* WRITTEN TASK: Word for word, transcribe every line from the one holding "none -> yellow soap" through the end of the records, but not the pictures.

Scene comparison data
━━━━━━━━

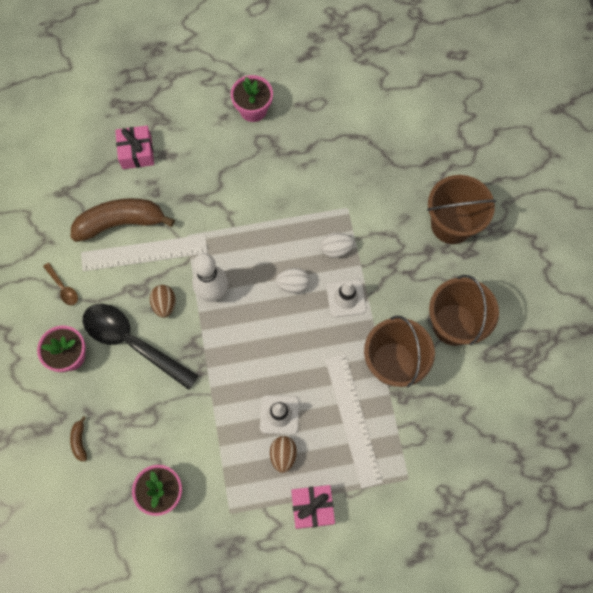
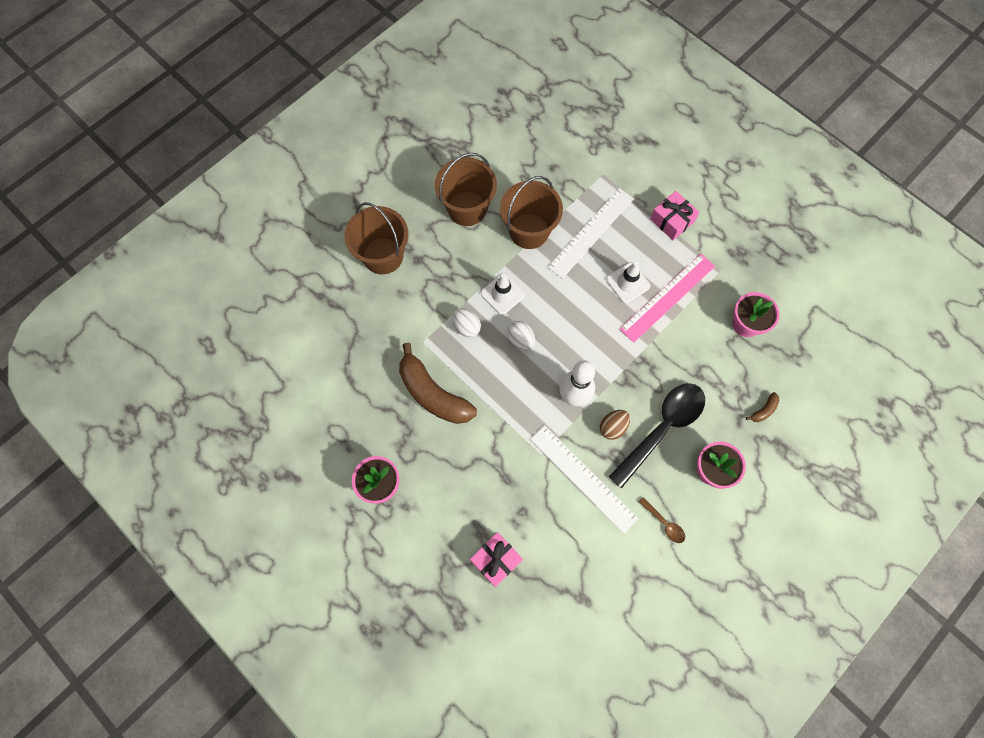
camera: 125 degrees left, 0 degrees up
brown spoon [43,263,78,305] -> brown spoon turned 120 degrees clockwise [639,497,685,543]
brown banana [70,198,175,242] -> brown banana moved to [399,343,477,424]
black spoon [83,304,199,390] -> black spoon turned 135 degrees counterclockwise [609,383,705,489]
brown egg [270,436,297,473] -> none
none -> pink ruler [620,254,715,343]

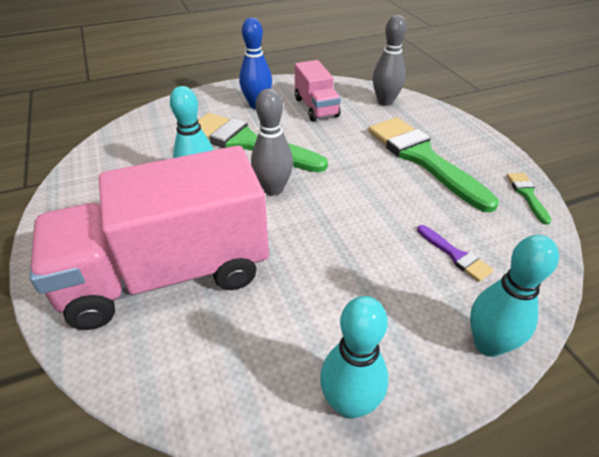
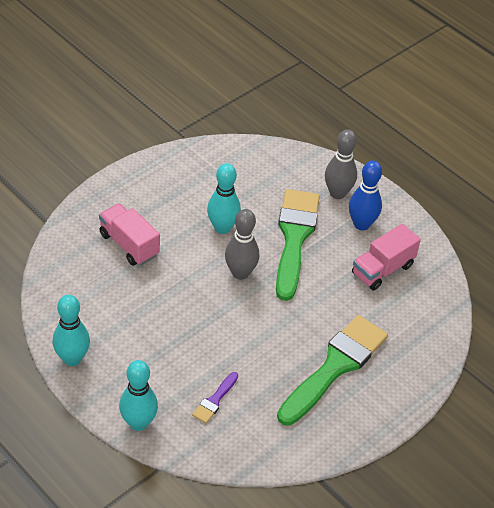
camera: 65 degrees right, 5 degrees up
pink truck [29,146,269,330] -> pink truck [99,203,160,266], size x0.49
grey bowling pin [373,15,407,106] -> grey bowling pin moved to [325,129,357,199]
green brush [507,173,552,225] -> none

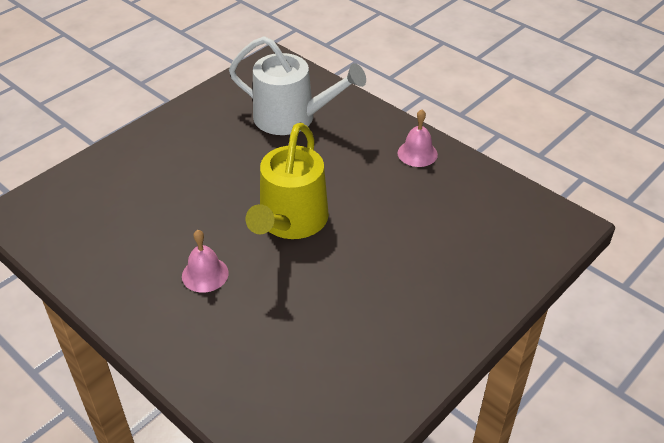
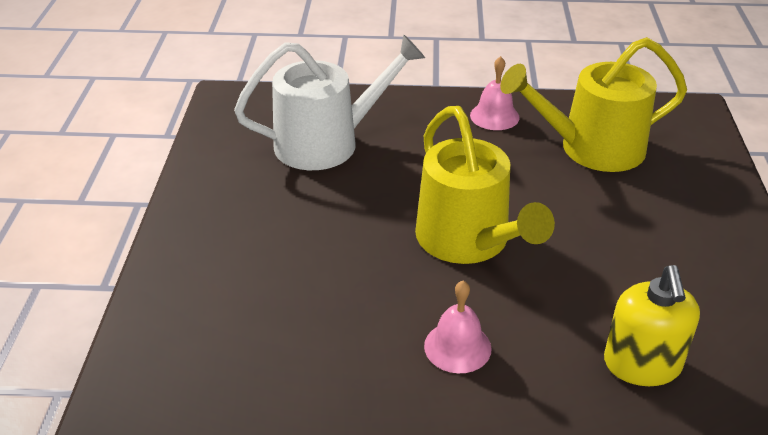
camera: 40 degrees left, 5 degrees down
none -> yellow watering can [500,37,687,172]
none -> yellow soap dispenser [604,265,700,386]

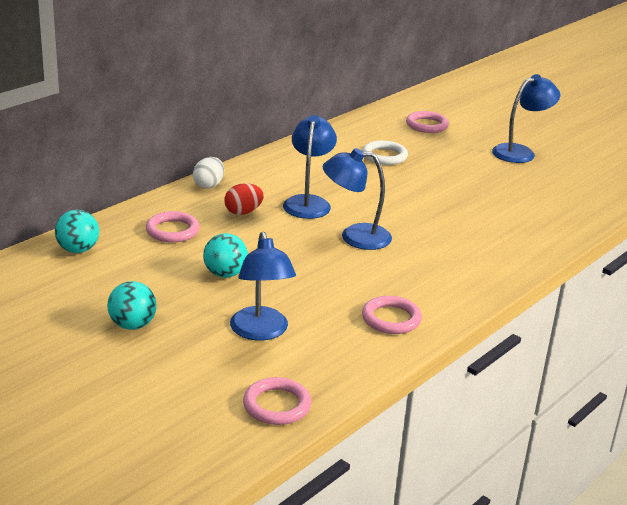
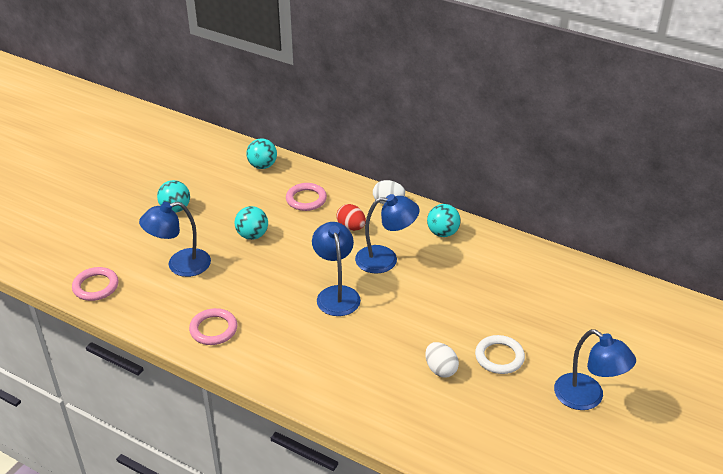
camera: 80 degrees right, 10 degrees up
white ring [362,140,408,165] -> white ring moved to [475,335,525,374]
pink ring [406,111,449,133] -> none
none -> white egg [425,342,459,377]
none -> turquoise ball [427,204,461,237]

━━━━━━━━

* WRITTEN ANSWER:
none -> yellow soap dispenser [604,265,700,386]

camera: 80 degrees right, 10 degrees up
white ring [362,140,408,165] -> white ring moved to [475,335,525,374]
pink ring [406,111,449,133] -> none
none -> white egg [425,342,459,377]
none -> turquoise ball [427,204,461,237]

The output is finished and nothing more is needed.